• **About this task**: Please keep to the lines below from the one with "Summer payroll.ods: [662,532,919,633]" through the one with "Corra Post: [421,327,631,490]", and restate them word for word, ends included.

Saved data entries
= Beginning of Section =

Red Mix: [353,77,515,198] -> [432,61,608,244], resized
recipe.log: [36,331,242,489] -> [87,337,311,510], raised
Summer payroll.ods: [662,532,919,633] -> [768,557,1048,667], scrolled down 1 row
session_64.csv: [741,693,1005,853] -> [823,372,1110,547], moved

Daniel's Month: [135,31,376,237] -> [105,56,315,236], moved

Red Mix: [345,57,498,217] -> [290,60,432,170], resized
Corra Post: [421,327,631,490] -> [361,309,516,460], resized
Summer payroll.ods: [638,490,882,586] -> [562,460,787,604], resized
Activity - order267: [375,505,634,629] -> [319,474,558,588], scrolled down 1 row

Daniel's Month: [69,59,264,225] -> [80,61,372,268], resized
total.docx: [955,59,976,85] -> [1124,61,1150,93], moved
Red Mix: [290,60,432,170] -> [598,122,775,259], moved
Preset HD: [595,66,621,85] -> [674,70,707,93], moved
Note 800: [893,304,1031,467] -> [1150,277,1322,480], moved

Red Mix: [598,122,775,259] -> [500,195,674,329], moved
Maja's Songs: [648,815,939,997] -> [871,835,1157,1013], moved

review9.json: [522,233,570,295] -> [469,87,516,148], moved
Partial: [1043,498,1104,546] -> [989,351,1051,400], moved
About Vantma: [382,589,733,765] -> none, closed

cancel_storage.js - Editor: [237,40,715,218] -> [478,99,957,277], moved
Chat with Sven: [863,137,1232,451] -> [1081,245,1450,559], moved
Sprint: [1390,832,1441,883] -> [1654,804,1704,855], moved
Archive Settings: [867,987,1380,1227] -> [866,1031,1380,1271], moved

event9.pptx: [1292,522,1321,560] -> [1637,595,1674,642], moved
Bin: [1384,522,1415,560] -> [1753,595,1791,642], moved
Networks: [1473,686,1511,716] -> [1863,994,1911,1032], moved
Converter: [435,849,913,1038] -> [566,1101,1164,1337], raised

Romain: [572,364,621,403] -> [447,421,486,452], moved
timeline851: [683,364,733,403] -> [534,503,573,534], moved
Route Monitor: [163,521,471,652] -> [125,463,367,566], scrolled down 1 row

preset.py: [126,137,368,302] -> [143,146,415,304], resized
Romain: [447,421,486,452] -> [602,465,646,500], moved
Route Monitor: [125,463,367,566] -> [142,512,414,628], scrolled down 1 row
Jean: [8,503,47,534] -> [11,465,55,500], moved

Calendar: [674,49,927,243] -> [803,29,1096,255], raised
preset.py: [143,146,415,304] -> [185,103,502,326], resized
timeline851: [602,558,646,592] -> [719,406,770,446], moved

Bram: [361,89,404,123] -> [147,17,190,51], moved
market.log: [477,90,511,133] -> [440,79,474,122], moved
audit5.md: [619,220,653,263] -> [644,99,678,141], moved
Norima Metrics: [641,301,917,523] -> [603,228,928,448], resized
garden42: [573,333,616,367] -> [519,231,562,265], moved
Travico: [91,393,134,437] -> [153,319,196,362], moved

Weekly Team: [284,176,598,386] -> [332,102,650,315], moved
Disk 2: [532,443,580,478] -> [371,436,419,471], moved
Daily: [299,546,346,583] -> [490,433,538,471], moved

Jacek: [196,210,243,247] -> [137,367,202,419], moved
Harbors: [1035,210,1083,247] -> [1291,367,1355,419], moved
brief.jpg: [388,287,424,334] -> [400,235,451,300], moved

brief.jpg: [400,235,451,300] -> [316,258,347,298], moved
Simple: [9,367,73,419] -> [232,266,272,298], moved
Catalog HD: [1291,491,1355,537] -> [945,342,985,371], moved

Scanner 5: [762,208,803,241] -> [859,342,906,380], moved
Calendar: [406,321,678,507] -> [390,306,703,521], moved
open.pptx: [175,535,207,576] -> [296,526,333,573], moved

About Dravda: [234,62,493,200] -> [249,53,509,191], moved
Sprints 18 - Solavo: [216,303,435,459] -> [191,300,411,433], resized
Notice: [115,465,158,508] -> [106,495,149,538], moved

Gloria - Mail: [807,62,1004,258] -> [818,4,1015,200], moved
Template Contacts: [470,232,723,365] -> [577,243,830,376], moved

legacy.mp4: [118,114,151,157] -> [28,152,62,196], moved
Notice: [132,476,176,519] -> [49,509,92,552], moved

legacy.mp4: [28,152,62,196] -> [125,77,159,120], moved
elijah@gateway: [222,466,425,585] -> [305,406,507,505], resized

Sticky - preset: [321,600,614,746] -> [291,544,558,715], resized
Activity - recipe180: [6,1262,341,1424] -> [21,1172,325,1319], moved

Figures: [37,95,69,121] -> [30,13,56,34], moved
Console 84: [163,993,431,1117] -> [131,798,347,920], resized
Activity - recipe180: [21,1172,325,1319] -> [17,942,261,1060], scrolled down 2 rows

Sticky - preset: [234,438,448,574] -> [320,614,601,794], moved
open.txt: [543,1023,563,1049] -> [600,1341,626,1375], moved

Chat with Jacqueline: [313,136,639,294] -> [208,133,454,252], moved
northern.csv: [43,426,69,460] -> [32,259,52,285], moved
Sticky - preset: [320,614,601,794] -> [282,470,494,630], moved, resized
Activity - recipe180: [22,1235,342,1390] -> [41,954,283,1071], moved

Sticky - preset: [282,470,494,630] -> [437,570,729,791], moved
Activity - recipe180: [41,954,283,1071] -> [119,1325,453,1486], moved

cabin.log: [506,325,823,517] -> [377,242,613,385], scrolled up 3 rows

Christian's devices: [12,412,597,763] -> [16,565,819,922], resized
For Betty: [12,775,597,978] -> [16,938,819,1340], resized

= End of Section =

• **Result below**:
Summer payroll.ods: [662,532,919,633] -> [768,557,1048,667], scrolled down 1 row
session_64.csv: [741,693,1005,853] -> [823,372,1110,547], moved

Daniel's Month: [135,31,376,237] -> [105,56,315,236], moved

Red Mix: [345,57,498,217] -> [290,60,432,170], resized
Corra Post: [421,327,631,490] -> [361,309,516,460], resized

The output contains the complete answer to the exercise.